▶ Instructions for the task
The line containing "SCALE: CS1237 -> NAU7802" opens the span to copy, and the last line of the records below closes it. Write out that span exactly.

Segment Open

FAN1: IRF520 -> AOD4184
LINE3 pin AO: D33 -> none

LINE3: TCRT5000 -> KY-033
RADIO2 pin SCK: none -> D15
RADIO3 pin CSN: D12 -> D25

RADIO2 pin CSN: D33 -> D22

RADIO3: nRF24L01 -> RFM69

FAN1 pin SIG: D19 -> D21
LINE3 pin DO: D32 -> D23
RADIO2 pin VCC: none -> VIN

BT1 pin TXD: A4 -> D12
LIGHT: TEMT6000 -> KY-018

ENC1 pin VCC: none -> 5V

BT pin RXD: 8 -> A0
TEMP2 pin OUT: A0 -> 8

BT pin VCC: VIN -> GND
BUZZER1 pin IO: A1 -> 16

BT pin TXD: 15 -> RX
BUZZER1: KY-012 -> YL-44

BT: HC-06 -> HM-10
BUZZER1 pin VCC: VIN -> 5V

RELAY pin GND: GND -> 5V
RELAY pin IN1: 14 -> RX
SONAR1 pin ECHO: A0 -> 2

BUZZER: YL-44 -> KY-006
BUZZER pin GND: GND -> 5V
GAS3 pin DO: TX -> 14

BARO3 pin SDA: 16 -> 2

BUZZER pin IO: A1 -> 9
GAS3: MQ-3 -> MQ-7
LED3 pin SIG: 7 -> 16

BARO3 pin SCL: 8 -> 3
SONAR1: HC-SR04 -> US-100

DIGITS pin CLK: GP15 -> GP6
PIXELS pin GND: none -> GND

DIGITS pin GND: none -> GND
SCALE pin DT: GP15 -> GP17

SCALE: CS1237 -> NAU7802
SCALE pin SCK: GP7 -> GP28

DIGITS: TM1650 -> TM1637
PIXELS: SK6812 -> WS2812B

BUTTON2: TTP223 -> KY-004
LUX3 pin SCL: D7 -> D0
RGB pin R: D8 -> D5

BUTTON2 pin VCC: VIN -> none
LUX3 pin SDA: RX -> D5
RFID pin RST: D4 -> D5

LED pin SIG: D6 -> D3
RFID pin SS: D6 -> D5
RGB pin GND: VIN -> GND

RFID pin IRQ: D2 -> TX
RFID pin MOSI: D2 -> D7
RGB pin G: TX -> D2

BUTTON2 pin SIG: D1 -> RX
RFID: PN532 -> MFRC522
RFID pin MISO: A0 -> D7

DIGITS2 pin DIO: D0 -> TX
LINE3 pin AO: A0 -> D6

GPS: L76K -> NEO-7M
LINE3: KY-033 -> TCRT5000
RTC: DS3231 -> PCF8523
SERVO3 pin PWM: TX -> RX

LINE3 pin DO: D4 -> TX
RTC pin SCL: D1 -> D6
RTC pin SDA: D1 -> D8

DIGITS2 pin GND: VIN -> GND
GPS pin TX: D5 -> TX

Segment Closed

▶ Problem solution
SCALE: CS1237 -> NAU7802
SCALE pin SCK: GP7 -> GP28

DIGITS: TM1650 -> TM1637
PIXELS: SK6812 -> WS2812B

BUTTON2: TTP223 -> KY-004
LUX3 pin SCL: D7 -> D0
RGB pin R: D8 -> D5

BUTTON2 pin VCC: VIN -> none
LUX3 pin SDA: RX -> D5
RFID pin RST: D4 -> D5

LED pin SIG: D6 -> D3
RFID pin SS: D6 -> D5
RGB pin GND: VIN -> GND

RFID pin IRQ: D2 -> TX
RFID pin MOSI: D2 -> D7
RGB pin G: TX -> D2

BUTTON2 pin SIG: D1 -> RX
RFID: PN532 -> MFRC522
RFID pin MISO: A0 -> D7

DIGITS2 pin DIO: D0 -> TX
LINE3 pin AO: A0 -> D6

GPS: L76K -> NEO-7M
LINE3: KY-033 -> TCRT5000
RTC: DS3231 -> PCF8523
SERVO3 pin PWM: TX -> RX

LINE3 pin DO: D4 -> TX
RTC pin SCL: D1 -> D6
RTC pin SDA: D1 -> D8

DIGITS2 pin GND: VIN -> GND
GPS pin TX: D5 -> TX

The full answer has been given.